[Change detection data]
----------------------------------------

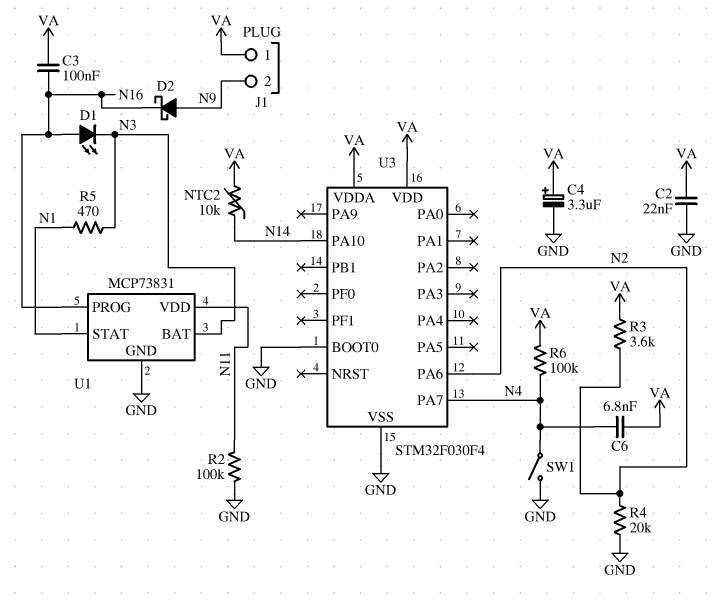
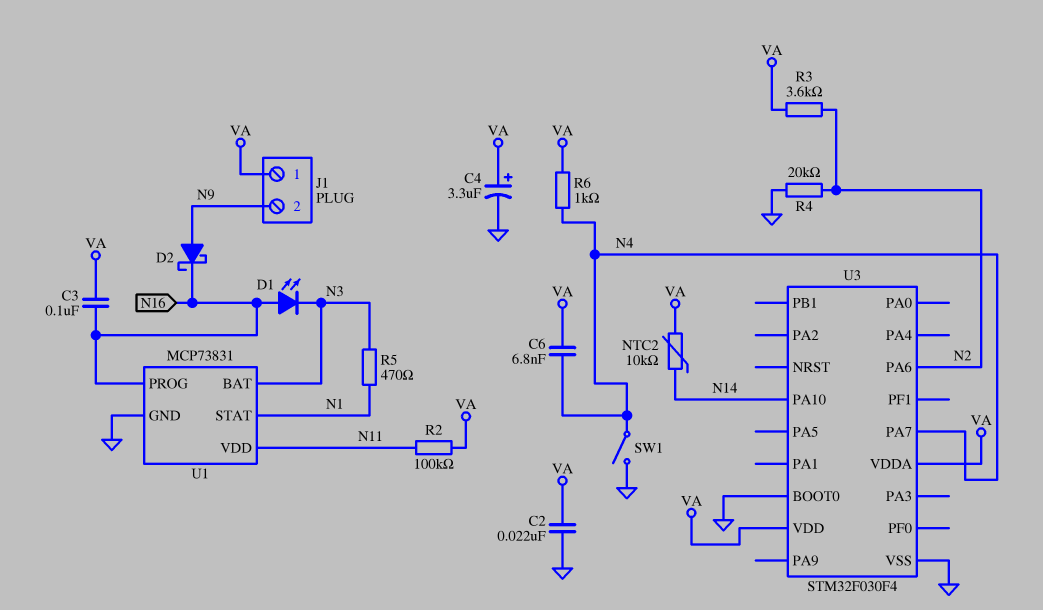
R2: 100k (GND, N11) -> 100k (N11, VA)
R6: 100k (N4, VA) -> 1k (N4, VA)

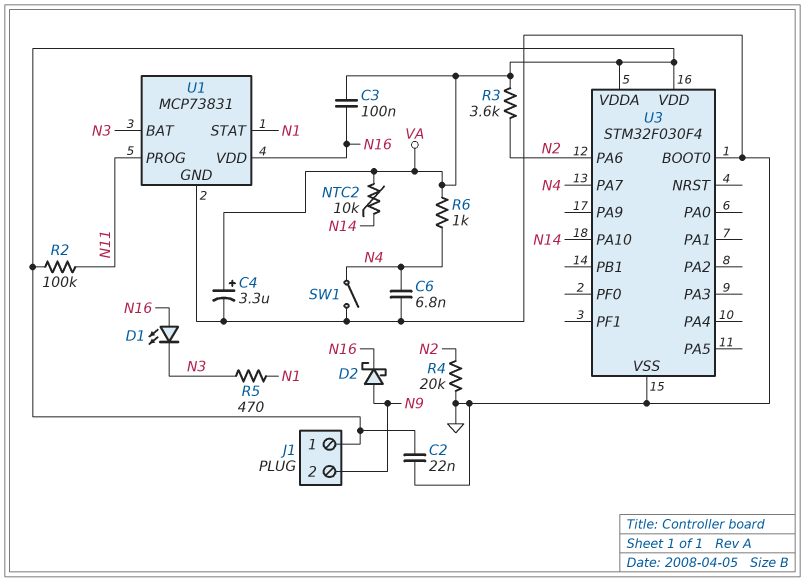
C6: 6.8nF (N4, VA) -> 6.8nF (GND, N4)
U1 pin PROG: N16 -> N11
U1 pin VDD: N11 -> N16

----------------------------------------

### PROBLEM DESCRIPTION
Set down every record exactly as written, but drop the pictures.

### RESPONSE FOR THIS EXERCISE
R2: 100k (GND, N11) -> 100k (N11, VA)
R6: 100k (N4, VA) -> 1k (N4, VA)

C6: 6.8nF (N4, VA) -> 6.8nF (GND, N4)
U1 pin PROG: N16 -> N11
U1 pin VDD: N11 -> N16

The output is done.